- **Given instruction**: Please retype every line of the records below exactly, leaving out the picture markers.

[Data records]
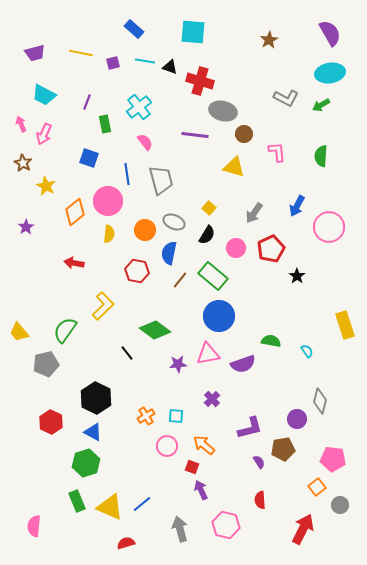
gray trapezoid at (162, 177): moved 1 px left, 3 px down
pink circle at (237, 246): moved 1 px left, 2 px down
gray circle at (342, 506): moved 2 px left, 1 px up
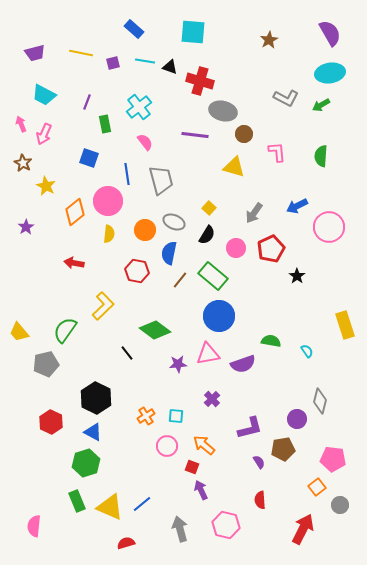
blue arrow at (297, 206): rotated 35 degrees clockwise
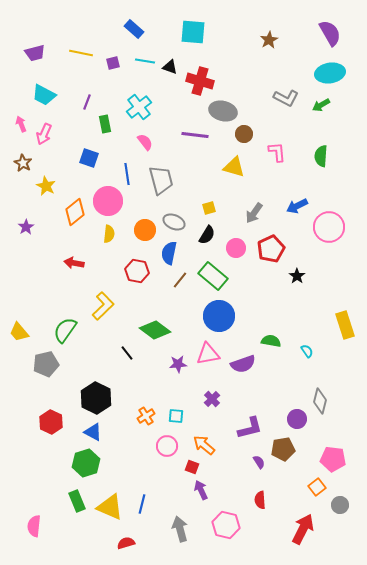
yellow square at (209, 208): rotated 32 degrees clockwise
blue line at (142, 504): rotated 36 degrees counterclockwise
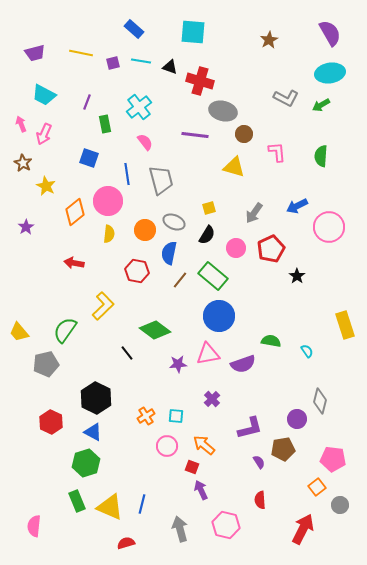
cyan line at (145, 61): moved 4 px left
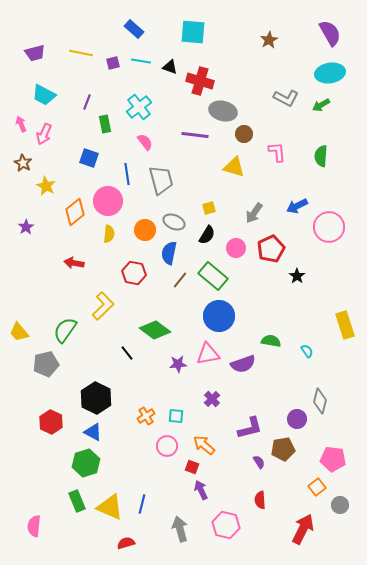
red hexagon at (137, 271): moved 3 px left, 2 px down
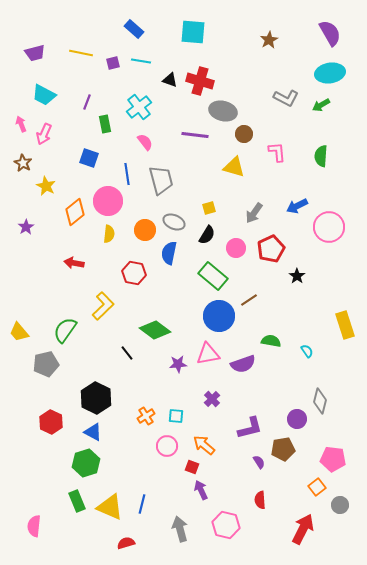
black triangle at (170, 67): moved 13 px down
brown line at (180, 280): moved 69 px right, 20 px down; rotated 18 degrees clockwise
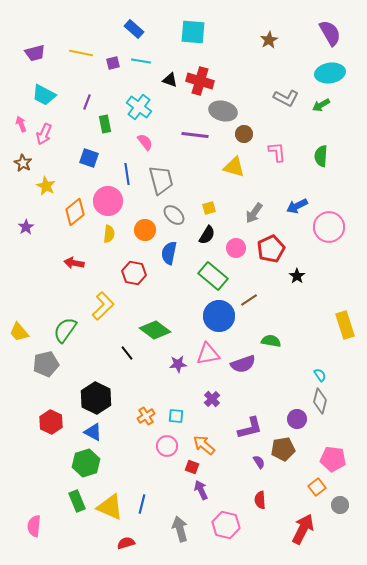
cyan cross at (139, 107): rotated 15 degrees counterclockwise
gray ellipse at (174, 222): moved 7 px up; rotated 20 degrees clockwise
cyan semicircle at (307, 351): moved 13 px right, 24 px down
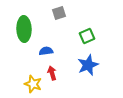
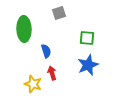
green square: moved 2 px down; rotated 28 degrees clockwise
blue semicircle: rotated 80 degrees clockwise
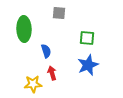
gray square: rotated 24 degrees clockwise
yellow star: rotated 24 degrees counterclockwise
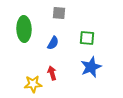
blue semicircle: moved 7 px right, 8 px up; rotated 48 degrees clockwise
blue star: moved 3 px right, 2 px down
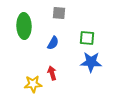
green ellipse: moved 3 px up
blue star: moved 5 px up; rotated 25 degrees clockwise
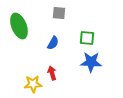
green ellipse: moved 5 px left; rotated 20 degrees counterclockwise
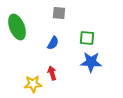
green ellipse: moved 2 px left, 1 px down
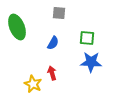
yellow star: rotated 30 degrees clockwise
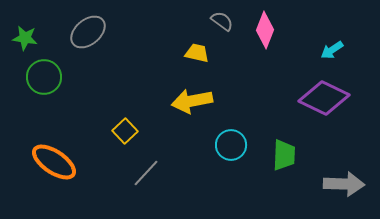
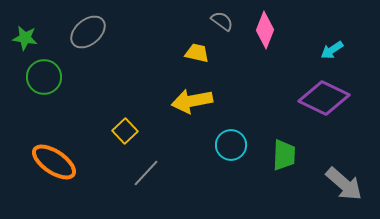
gray arrow: rotated 39 degrees clockwise
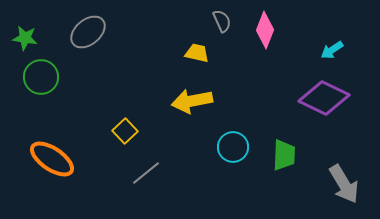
gray semicircle: rotated 30 degrees clockwise
green circle: moved 3 px left
cyan circle: moved 2 px right, 2 px down
orange ellipse: moved 2 px left, 3 px up
gray line: rotated 8 degrees clockwise
gray arrow: rotated 18 degrees clockwise
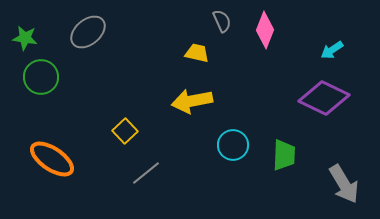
cyan circle: moved 2 px up
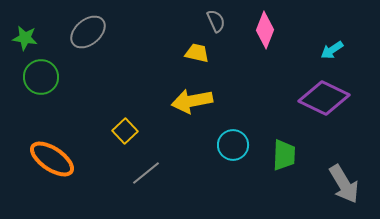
gray semicircle: moved 6 px left
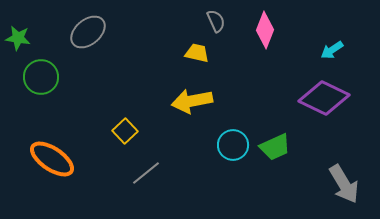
green star: moved 7 px left
green trapezoid: moved 9 px left, 8 px up; rotated 64 degrees clockwise
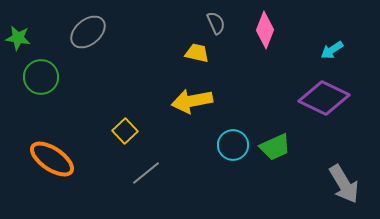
gray semicircle: moved 2 px down
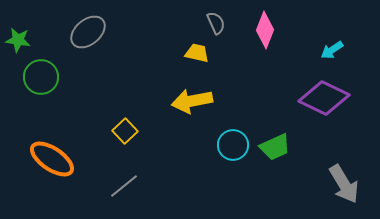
green star: moved 2 px down
gray line: moved 22 px left, 13 px down
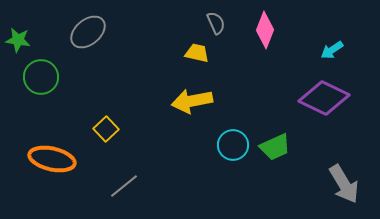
yellow square: moved 19 px left, 2 px up
orange ellipse: rotated 21 degrees counterclockwise
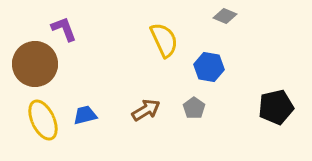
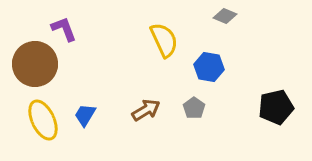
blue trapezoid: rotated 45 degrees counterclockwise
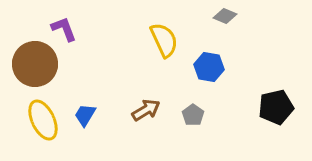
gray pentagon: moved 1 px left, 7 px down
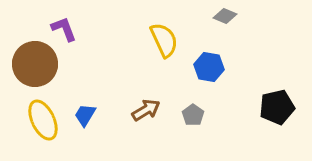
black pentagon: moved 1 px right
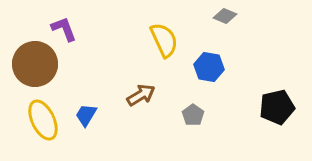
brown arrow: moved 5 px left, 15 px up
blue trapezoid: moved 1 px right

- **Complete output**:
gray trapezoid at (162, 177): moved 1 px left, 3 px down
pink circle at (237, 246): moved 1 px left, 2 px down
gray circle at (342, 506): moved 2 px left, 1 px up
blue arrow at (297, 206): rotated 35 degrees clockwise
yellow square at (209, 208): rotated 32 degrees clockwise
blue line at (142, 504): rotated 36 degrees counterclockwise
cyan line at (145, 61): moved 4 px left
red hexagon at (137, 271): moved 3 px left, 2 px down
black triangle at (170, 67): moved 13 px down
brown line at (180, 280): moved 69 px right, 20 px down; rotated 18 degrees clockwise
cyan cross at (139, 107): rotated 15 degrees counterclockwise
gray ellipse at (174, 222): moved 7 px up; rotated 20 degrees clockwise
cyan semicircle at (307, 351): moved 13 px right, 24 px down
green square: moved 2 px down; rotated 28 degrees clockwise
blue semicircle: rotated 80 degrees clockwise
gray square: rotated 24 degrees clockwise
yellow star: rotated 24 degrees counterclockwise
blue semicircle: moved 7 px right, 8 px up; rotated 48 degrees clockwise
blue star: moved 3 px right, 2 px down
green ellipse: moved 3 px up
blue star: moved 5 px up; rotated 25 degrees clockwise
green ellipse: moved 5 px left; rotated 20 degrees counterclockwise
green ellipse: moved 2 px left, 1 px down
yellow star: rotated 30 degrees clockwise
gray arrow: rotated 39 degrees clockwise
gray semicircle: rotated 30 degrees clockwise
green circle: moved 3 px left
cyan circle: moved 2 px right, 2 px down
orange ellipse: moved 2 px left, 3 px up
gray line: rotated 8 degrees clockwise
gray arrow: rotated 18 degrees clockwise
cyan circle: moved 2 px up
gray semicircle: moved 6 px left
green star: moved 7 px left
green trapezoid: moved 9 px left, 8 px up; rotated 64 degrees clockwise
gray semicircle: moved 2 px down
green star: moved 2 px down
gray line: moved 22 px left, 13 px down
yellow square: moved 19 px left, 2 px up
orange ellipse: rotated 21 degrees counterclockwise
blue trapezoid: rotated 45 degrees counterclockwise
gray pentagon: moved 1 px left, 7 px down
black pentagon: moved 1 px right
brown arrow: moved 5 px left, 15 px up
blue trapezoid: moved 1 px right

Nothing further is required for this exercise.